**REQUIRED WORK:**
Write out all of the records below precisely as given, omitting the images.
══════════
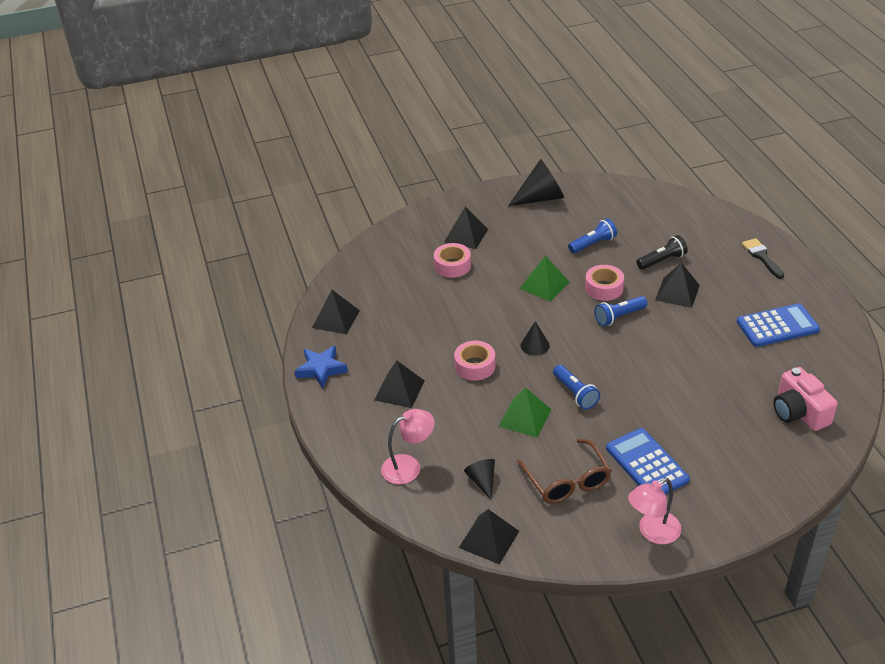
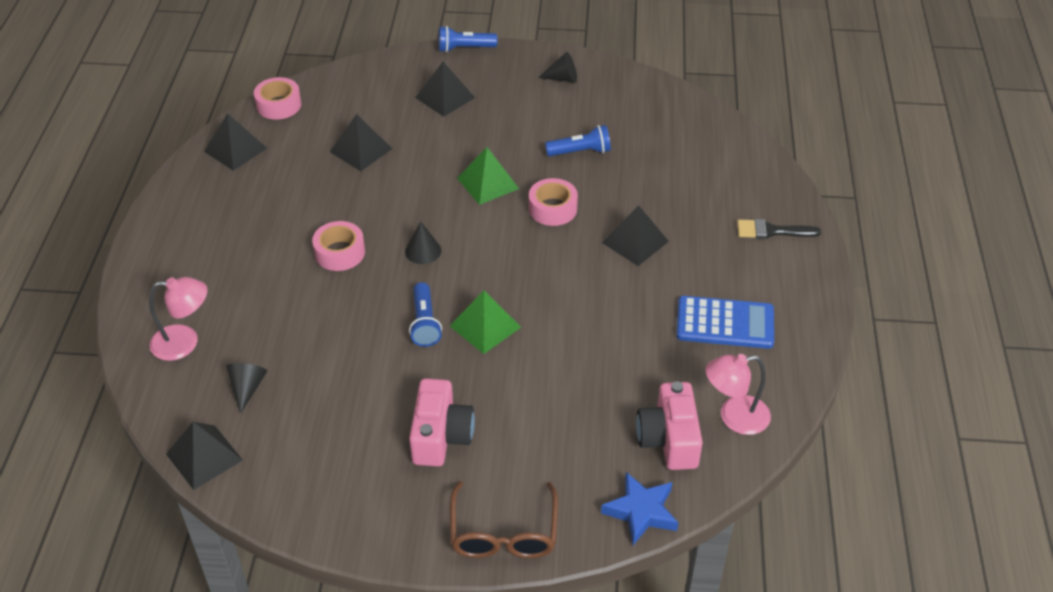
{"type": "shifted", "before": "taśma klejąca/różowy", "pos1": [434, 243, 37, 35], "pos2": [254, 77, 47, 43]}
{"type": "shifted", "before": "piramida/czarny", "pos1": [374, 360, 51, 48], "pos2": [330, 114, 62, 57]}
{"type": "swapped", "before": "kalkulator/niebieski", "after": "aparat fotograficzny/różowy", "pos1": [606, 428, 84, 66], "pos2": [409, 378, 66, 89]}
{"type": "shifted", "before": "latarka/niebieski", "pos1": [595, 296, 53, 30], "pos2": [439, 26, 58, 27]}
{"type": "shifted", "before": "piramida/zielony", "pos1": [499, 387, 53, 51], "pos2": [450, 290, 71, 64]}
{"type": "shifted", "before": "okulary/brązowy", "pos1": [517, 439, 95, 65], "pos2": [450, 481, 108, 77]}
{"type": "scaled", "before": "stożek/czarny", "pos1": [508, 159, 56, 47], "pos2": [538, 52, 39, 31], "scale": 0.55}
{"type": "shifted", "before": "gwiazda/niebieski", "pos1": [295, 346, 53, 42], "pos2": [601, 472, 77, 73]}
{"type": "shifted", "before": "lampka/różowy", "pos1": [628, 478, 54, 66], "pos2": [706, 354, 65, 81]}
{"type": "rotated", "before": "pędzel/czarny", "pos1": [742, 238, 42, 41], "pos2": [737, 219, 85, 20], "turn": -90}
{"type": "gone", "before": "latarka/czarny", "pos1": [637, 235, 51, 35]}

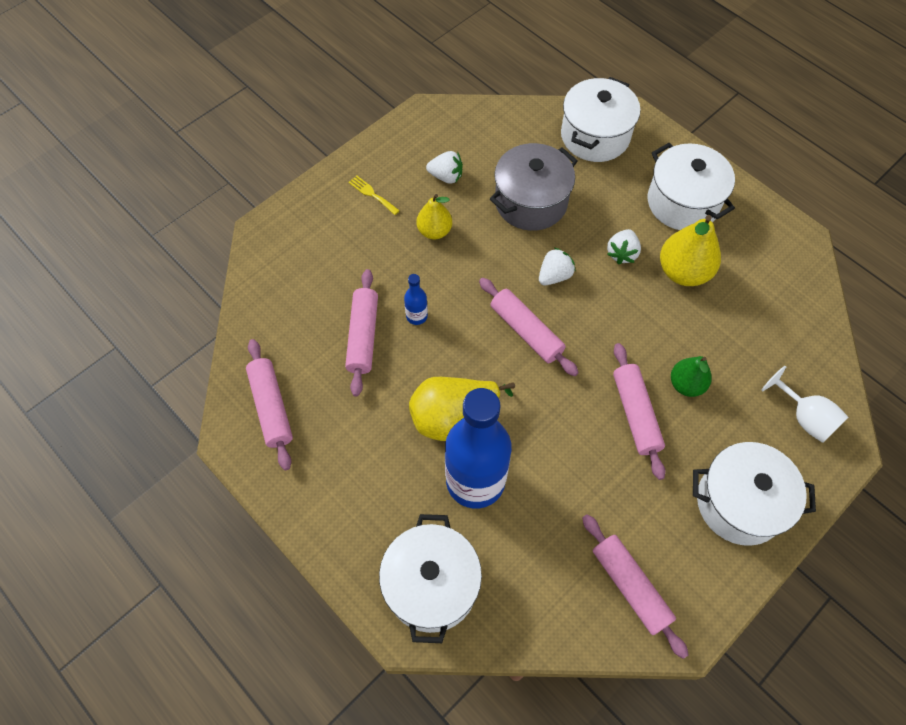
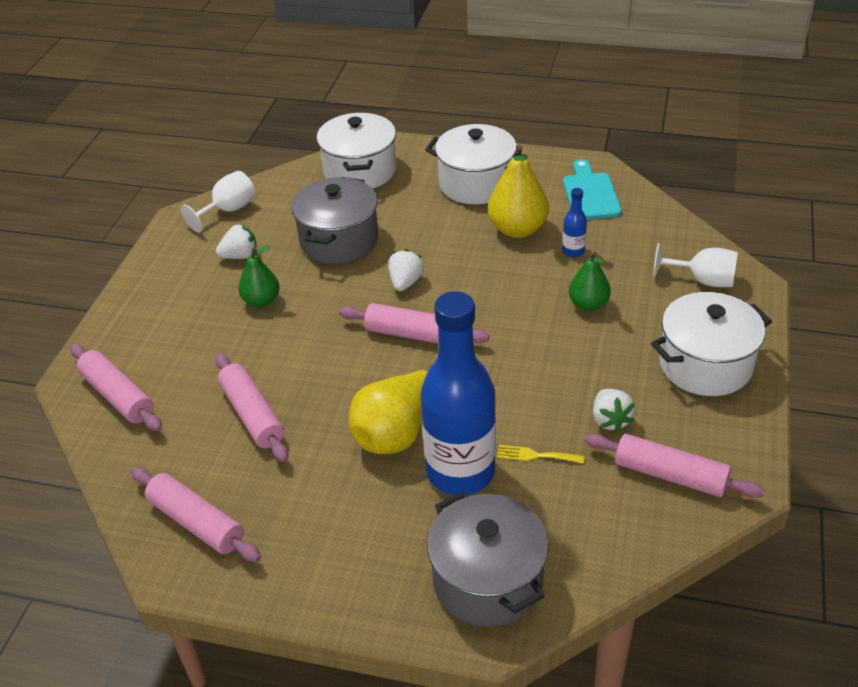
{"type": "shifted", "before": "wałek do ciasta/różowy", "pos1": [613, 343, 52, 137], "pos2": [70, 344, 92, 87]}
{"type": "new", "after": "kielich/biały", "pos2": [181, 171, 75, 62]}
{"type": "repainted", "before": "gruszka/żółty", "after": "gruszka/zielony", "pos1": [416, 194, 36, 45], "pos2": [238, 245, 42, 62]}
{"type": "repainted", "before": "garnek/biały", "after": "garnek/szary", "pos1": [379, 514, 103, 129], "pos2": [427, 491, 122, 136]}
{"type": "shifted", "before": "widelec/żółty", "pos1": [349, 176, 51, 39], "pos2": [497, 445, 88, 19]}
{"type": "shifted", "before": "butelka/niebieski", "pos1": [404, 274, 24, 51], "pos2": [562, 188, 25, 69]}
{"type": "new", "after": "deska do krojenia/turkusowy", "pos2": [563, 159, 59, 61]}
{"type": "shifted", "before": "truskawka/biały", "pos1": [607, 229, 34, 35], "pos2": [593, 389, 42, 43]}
══════════
**ANSWER FOR THE TASK:**
{"type": "shifted", "before": "taśma klejąca/różowy", "pos1": [434, 243, 37, 35], "pos2": [254, 77, 47, 43]}
{"type": "shifted", "before": "piramida/czarny", "pos1": [374, 360, 51, 48], "pos2": [330, 114, 62, 57]}
{"type": "swapped", "before": "kalkulator/niebieski", "after": "aparat fotograficzny/różowy", "pos1": [606, 428, 84, 66], "pos2": [409, 378, 66, 89]}
{"type": "shifted", "before": "latarka/niebieski", "pos1": [595, 296, 53, 30], "pos2": [439, 26, 58, 27]}
{"type": "shifted", "before": "piramida/zielony", "pos1": [499, 387, 53, 51], "pos2": [450, 290, 71, 64]}
{"type": "shifted", "before": "okulary/brązowy", "pos1": [517, 439, 95, 65], "pos2": [450, 481, 108, 77]}
{"type": "scaled", "before": "stożek/czarny", "pos1": [508, 159, 56, 47], "pos2": [538, 52, 39, 31], "scale": 0.55}
{"type": "shifted", "before": "gwiazda/niebieski", "pos1": [295, 346, 53, 42], "pos2": [601, 472, 77, 73]}
{"type": "shifted", "before": "lampka/różowy", "pos1": [628, 478, 54, 66], "pos2": [706, 354, 65, 81]}
{"type": "rotated", "before": "pędzel/czarny", "pos1": [742, 238, 42, 41], "pos2": [737, 219, 85, 20], "turn": -90}
{"type": "gone", "before": "latarka/czarny", "pos1": [637, 235, 51, 35]}

{"type": "shifted", "before": "wałek do ciasta/różowy", "pos1": [613, 343, 52, 137], "pos2": [70, 344, 92, 87]}
{"type": "new", "after": "kielich/biały", "pos2": [181, 171, 75, 62]}
{"type": "repainted", "before": "gruszka/żółty", "after": "gruszka/zielony", "pos1": [416, 194, 36, 45], "pos2": [238, 245, 42, 62]}
{"type": "repainted", "before": "garnek/biały", "after": "garnek/szary", "pos1": [379, 514, 103, 129], "pos2": [427, 491, 122, 136]}
{"type": "shifted", "before": "widelec/żółty", "pos1": [349, 176, 51, 39], "pos2": [497, 445, 88, 19]}
{"type": "shifted", "before": "butelka/niebieski", "pos1": [404, 274, 24, 51], "pos2": [562, 188, 25, 69]}
{"type": "new", "after": "deska do krojenia/turkusowy", "pos2": [563, 159, 59, 61]}
{"type": "shifted", "before": "truskawka/biały", "pos1": [607, 229, 34, 35], "pos2": [593, 389, 42, 43]}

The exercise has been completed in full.